**Your task:**
Using the material below, return exactly the lines between the one holding "yellow 1x3 brick [289,151,395,241]" and the one holding "yellow 1x1 brick [211,116,260,174]", inclusive, and no others.

**Material to process:**
****

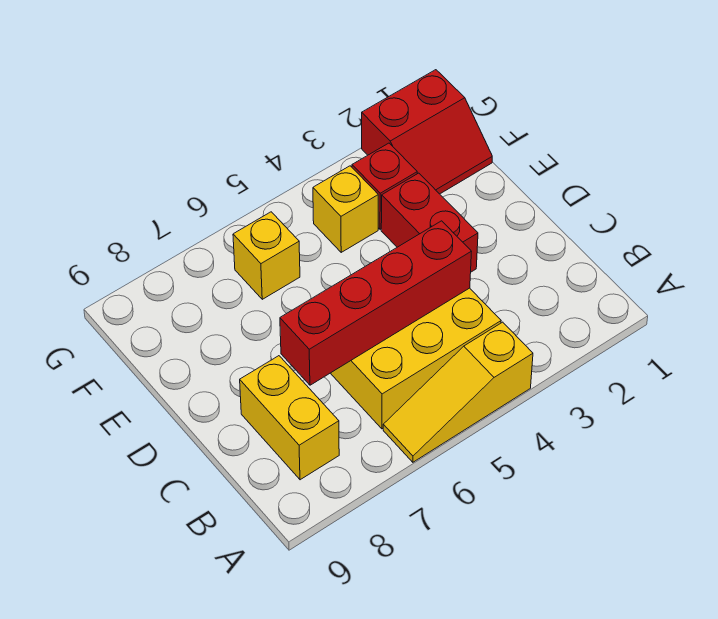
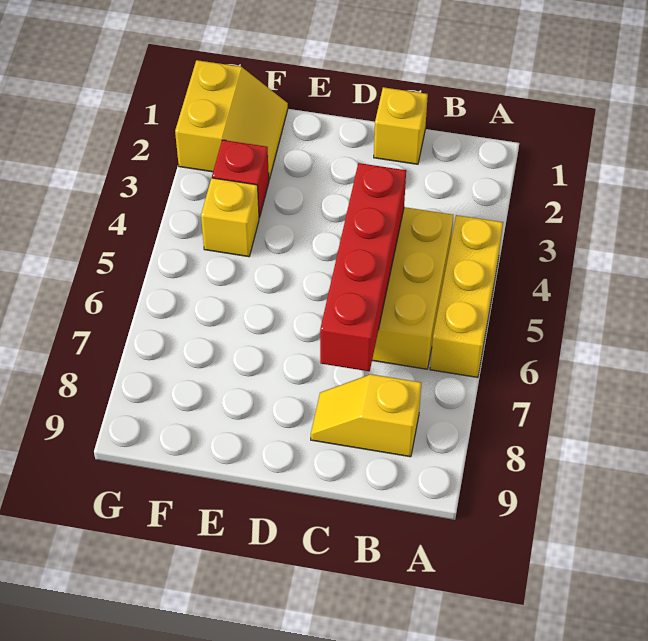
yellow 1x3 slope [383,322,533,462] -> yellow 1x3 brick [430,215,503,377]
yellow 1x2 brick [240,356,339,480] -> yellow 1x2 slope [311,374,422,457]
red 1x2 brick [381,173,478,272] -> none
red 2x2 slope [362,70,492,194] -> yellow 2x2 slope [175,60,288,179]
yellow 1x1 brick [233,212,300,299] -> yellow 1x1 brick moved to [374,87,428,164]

****

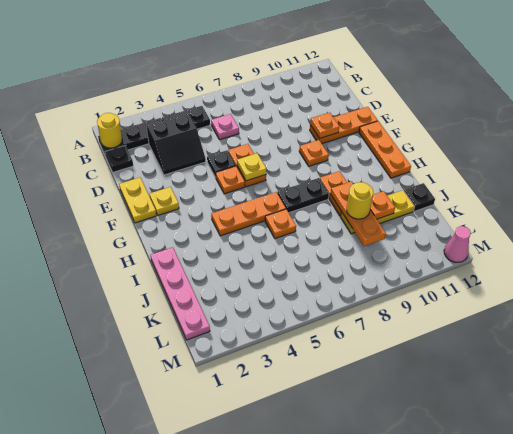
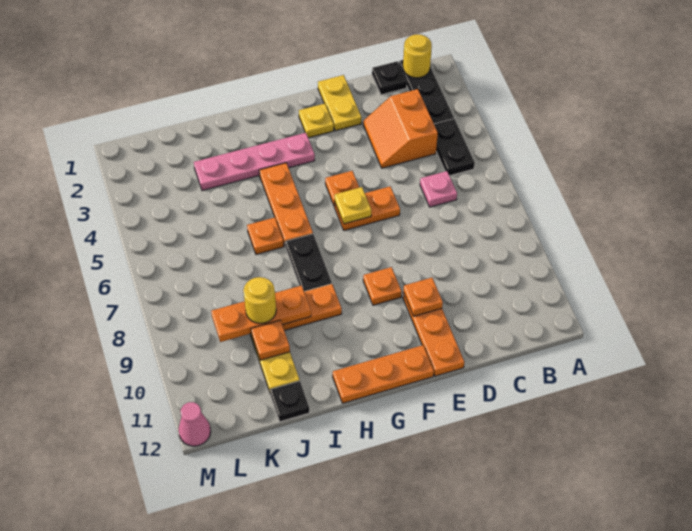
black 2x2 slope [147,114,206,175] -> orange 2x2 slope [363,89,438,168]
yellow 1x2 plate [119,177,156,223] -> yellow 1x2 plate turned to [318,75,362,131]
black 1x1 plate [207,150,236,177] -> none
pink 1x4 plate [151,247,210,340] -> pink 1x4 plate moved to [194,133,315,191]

****

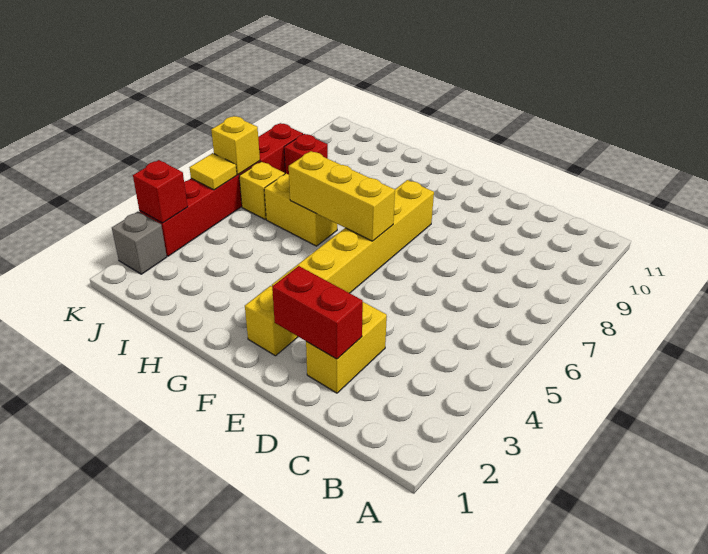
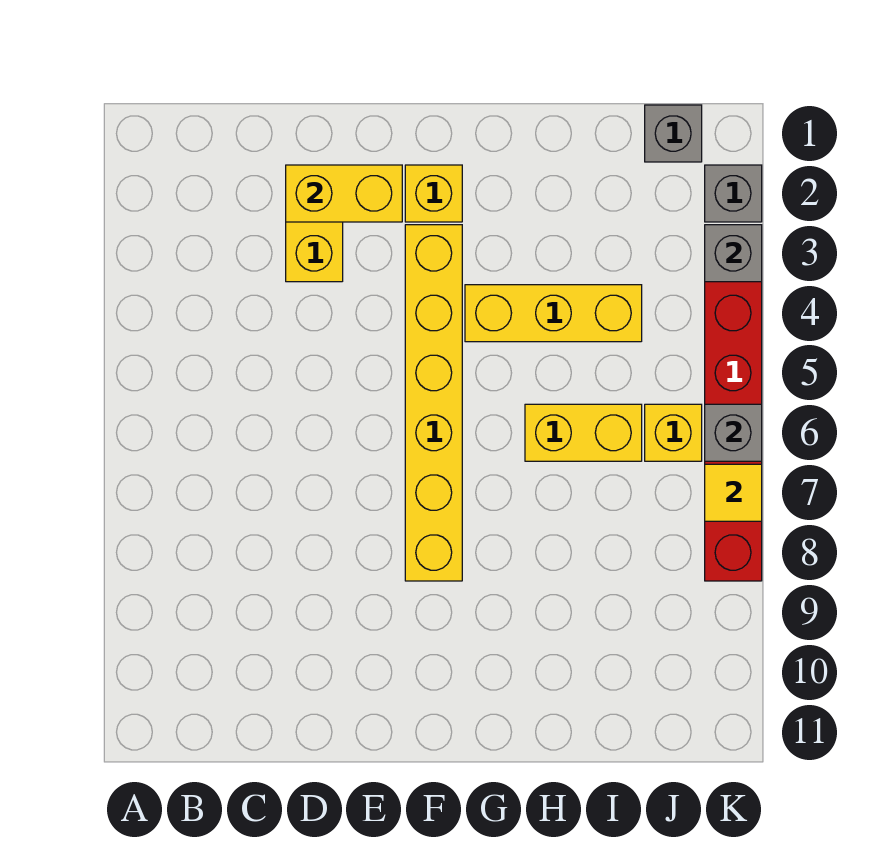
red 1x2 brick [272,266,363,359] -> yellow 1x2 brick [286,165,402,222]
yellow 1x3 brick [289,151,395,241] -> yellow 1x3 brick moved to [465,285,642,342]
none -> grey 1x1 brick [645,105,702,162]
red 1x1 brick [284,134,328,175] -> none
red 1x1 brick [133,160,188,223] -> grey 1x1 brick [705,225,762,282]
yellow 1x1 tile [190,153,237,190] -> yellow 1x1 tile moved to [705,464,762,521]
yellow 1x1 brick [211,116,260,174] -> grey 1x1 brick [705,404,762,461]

****

**Problem solution:**
yellow 1x3 brick [289,151,395,241] -> yellow 1x3 brick moved to [465,285,642,342]
none -> grey 1x1 brick [645,105,702,162]
red 1x1 brick [284,134,328,175] -> none
red 1x1 brick [133,160,188,223] -> grey 1x1 brick [705,225,762,282]
yellow 1x1 tile [190,153,237,190] -> yellow 1x1 tile moved to [705,464,762,521]
yellow 1x1 brick [211,116,260,174] -> grey 1x1 brick [705,404,762,461]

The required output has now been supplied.